Transcribe every line of the records below without any changes, omitting the pictures.

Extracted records
○ ○ ○

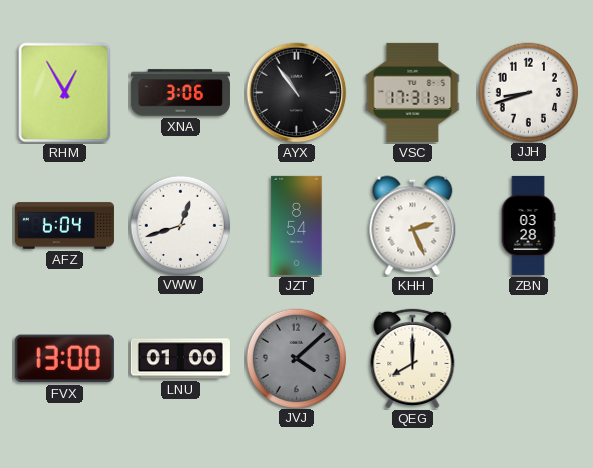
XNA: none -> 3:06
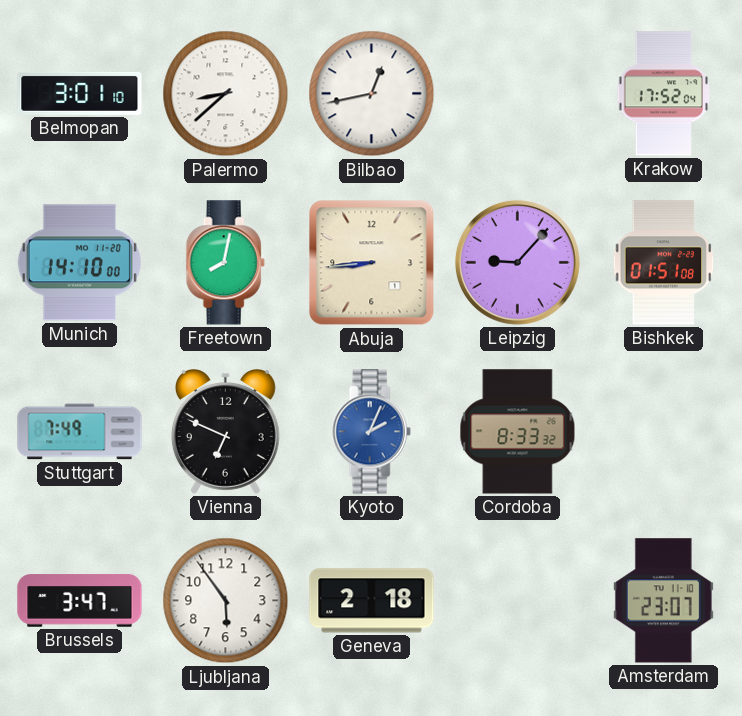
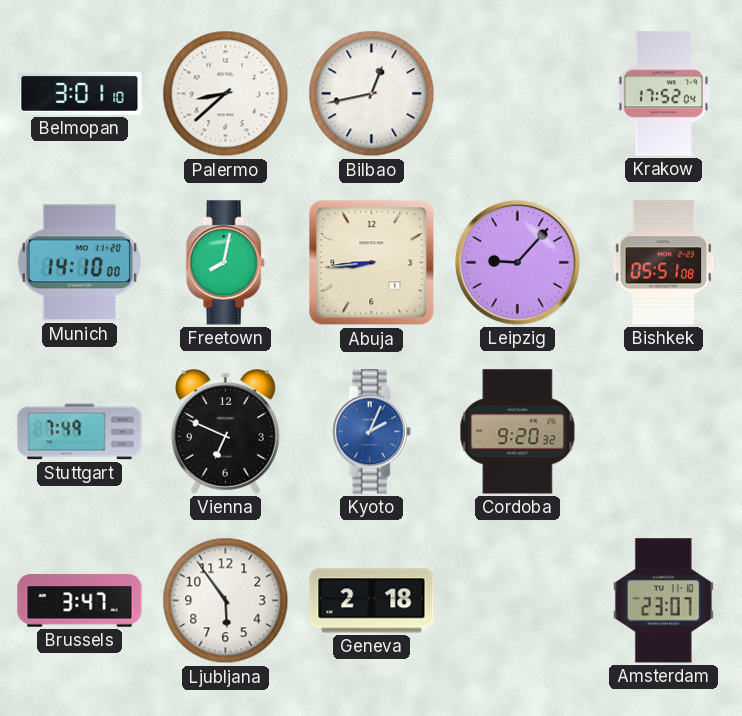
Bishkek: 01:51 -> 05:51
Cordoba: 8:33 -> 9:20
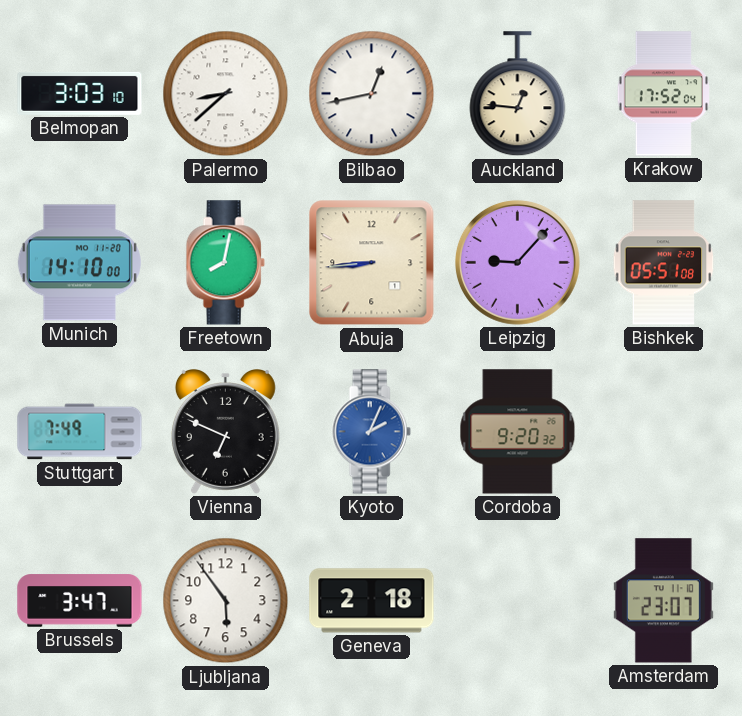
Belmopan: 3:01 -> 3:03
Auckland: none -> 12:46
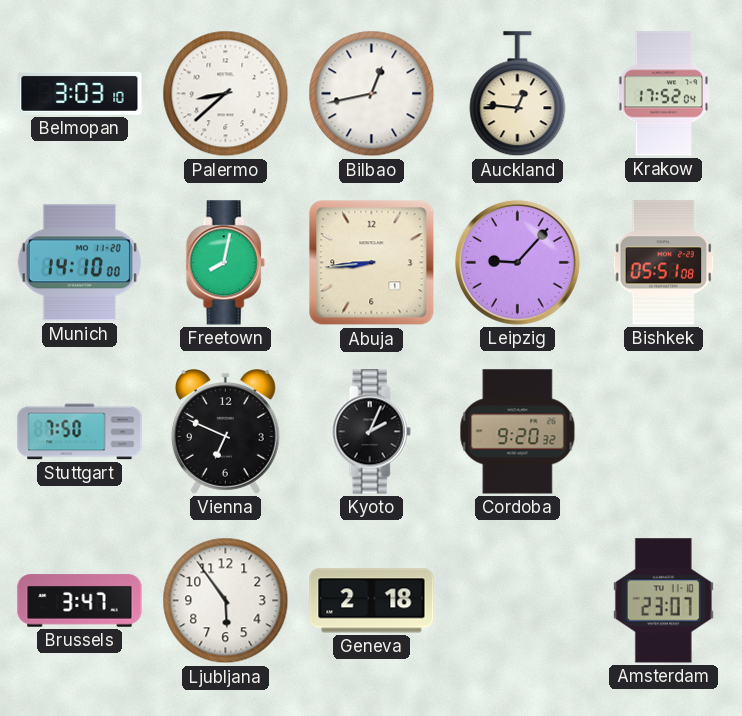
Stuttgart: 7:49 -> 7:50
Kyoto dial: blue -> black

○ ○ ○

Right answer.
XNA: none -> 3:06
Bishkek: 01:51 -> 05:51
Cordoba: 8:33 -> 9:20
Belmopan: 3:01 -> 3:03
Auckland: none -> 12:46
Stuttgart: 7:49 -> 7:50
Kyoto dial: blue -> black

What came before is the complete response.